START PROVIDED DATA

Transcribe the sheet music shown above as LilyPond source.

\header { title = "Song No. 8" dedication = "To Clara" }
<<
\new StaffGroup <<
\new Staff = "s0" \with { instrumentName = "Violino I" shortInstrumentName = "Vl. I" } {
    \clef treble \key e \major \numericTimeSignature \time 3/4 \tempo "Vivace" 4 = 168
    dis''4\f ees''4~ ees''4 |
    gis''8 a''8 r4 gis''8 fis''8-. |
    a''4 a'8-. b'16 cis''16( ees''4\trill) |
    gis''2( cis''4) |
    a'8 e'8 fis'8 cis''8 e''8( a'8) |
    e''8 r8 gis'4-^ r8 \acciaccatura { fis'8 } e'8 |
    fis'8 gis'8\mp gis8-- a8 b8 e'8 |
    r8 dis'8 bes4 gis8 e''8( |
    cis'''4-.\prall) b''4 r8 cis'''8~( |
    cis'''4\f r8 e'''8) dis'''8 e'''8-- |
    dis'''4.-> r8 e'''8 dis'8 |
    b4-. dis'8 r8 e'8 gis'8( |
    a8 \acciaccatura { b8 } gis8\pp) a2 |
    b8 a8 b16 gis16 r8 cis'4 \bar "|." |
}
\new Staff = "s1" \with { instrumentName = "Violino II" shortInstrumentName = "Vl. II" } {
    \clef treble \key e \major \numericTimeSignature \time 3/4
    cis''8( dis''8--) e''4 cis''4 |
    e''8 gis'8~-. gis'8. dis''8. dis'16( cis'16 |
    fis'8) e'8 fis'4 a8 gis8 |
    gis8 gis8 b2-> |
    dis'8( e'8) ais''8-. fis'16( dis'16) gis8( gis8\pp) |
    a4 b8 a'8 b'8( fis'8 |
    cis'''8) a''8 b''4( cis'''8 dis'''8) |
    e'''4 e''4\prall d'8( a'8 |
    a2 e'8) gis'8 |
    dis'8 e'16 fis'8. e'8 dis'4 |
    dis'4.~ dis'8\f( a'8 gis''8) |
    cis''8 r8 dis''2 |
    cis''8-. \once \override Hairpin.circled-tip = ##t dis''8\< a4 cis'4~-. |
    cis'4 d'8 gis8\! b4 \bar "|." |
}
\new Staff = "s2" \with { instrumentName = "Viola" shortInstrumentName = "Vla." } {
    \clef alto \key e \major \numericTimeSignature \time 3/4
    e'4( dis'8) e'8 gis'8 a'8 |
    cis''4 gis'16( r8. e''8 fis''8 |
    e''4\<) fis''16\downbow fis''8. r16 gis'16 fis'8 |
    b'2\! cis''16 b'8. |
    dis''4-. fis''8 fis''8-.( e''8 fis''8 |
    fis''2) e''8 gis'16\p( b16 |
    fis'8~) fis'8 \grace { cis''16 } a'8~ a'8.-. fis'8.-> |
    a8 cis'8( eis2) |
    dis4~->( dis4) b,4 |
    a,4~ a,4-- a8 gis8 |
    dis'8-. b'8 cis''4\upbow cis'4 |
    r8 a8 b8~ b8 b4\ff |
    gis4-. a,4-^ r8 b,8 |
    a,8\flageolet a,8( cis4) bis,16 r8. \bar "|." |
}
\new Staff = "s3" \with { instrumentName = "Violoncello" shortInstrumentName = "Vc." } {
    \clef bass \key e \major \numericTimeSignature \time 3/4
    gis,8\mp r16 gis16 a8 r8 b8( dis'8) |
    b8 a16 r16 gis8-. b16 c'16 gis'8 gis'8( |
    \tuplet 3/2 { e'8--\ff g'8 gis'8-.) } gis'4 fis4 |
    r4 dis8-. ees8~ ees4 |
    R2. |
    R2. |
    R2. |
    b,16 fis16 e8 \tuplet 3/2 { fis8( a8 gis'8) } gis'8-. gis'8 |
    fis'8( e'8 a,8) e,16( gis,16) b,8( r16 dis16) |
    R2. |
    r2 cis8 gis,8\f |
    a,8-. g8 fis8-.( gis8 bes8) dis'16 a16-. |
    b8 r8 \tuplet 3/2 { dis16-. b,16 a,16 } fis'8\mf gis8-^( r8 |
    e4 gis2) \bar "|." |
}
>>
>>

END PROVIDED DATA

Pull out every line of the records above that contains the string "shortInstrumentName", and copy each one in full. Matching is case-sensitive.

\new Staff = "s0" \with { instrumentName = "Violino I" shortInstrumentName = "Vl. I" } {
\new Staff = "s1" \with { instrumentName = "Violino II" shortInstrumentName = "Vl. II" } {
\new Staff = "s2" \with { instrumentName = "Viola" shortInstrumentName = "Vla." } {
\new Staff = "s3" \with { instrumentName = "Violoncello" shortInstrumentName = "Vc." } {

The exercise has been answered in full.